Collected data
+---+

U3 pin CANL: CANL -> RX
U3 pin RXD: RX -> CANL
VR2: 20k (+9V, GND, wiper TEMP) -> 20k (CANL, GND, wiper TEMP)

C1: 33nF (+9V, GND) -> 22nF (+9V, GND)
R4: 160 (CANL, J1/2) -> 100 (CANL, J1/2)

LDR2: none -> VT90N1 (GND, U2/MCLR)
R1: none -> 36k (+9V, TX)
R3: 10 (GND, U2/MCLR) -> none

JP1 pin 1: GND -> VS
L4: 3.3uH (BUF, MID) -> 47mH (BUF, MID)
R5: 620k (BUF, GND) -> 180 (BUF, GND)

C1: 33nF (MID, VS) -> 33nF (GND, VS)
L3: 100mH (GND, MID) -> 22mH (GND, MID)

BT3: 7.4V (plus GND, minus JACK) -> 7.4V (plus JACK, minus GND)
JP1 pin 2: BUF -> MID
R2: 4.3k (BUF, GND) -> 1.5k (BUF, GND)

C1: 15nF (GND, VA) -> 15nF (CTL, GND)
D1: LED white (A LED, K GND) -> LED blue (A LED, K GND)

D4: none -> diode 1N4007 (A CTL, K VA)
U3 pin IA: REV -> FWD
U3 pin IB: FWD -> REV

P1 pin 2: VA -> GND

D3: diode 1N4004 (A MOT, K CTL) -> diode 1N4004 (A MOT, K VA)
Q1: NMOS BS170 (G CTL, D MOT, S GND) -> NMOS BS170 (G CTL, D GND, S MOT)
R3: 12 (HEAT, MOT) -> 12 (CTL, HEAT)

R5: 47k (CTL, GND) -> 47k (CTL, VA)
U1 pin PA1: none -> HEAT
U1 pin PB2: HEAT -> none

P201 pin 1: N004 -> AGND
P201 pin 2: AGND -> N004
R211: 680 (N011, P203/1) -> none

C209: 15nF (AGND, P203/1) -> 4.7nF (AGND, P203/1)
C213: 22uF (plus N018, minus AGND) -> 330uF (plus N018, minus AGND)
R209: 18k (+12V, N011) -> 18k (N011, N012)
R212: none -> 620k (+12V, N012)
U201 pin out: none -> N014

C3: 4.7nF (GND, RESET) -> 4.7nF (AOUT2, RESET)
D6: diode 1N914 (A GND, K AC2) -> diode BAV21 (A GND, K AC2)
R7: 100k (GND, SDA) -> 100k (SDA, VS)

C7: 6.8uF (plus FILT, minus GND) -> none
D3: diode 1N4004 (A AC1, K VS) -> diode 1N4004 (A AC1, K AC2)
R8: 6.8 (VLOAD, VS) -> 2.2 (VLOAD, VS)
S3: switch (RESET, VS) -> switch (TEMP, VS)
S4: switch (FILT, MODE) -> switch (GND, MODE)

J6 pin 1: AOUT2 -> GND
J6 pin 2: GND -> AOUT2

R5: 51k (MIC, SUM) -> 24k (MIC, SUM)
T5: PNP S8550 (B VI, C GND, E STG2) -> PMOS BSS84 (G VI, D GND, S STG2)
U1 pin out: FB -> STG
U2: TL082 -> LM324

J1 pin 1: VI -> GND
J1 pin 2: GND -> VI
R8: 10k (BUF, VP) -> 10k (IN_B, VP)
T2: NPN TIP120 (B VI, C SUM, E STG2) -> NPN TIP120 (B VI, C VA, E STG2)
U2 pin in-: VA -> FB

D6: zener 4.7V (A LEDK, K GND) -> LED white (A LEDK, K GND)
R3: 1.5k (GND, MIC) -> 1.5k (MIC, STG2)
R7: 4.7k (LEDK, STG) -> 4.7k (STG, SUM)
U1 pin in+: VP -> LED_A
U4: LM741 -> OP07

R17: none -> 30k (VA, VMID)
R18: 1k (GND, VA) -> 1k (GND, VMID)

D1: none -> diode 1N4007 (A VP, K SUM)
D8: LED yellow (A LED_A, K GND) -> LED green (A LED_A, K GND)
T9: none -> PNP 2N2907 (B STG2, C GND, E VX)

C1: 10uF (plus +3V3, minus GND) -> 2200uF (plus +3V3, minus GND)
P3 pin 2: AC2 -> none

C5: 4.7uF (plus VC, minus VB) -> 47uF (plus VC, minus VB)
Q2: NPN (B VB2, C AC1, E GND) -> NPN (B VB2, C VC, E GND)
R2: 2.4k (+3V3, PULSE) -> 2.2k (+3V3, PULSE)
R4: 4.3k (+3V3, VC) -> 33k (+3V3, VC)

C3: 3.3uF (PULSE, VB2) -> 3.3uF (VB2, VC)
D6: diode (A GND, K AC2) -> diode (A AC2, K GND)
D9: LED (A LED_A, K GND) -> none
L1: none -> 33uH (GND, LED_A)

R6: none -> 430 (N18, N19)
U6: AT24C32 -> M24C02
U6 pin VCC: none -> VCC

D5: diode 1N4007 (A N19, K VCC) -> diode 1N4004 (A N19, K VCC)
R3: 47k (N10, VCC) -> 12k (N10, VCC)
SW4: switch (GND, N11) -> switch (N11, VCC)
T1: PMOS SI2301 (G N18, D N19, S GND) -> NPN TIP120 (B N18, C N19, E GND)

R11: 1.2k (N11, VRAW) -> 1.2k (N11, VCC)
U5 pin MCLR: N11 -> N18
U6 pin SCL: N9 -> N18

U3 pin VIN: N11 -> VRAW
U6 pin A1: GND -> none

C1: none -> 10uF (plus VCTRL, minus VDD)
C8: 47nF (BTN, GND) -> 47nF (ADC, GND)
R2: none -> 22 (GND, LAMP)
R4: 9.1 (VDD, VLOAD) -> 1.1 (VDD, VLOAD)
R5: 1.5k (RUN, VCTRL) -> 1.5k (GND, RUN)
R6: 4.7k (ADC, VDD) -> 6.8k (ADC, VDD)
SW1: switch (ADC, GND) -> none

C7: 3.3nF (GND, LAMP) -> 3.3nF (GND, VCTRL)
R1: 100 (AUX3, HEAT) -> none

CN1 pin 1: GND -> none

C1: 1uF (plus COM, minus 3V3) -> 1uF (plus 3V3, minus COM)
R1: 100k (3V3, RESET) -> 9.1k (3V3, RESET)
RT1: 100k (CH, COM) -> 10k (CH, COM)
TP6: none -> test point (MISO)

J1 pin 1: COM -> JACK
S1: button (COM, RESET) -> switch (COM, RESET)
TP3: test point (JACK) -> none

+---+

> **Exercise details**
Restate, word for word and with nothing added, the lines from the beginning of the records above through the line that contains "R3: 10 (GND, U2/MCLR) -> none".

> **Answer to this problem**
U3 pin CANL: CANL -> RX
U3 pin RXD: RX -> CANL
VR2: 20k (+9V, GND, wiper TEMP) -> 20k (CANL, GND, wiper TEMP)

C1: 33nF (+9V, GND) -> 22nF (+9V, GND)
R4: 160 (CANL, J1/2) -> 100 (CANL, J1/2)

LDR2: none -> VT90N1 (GND, U2/MCLR)
R1: none -> 36k (+9V, TX)
R3: 10 (GND, U2/MCLR) -> none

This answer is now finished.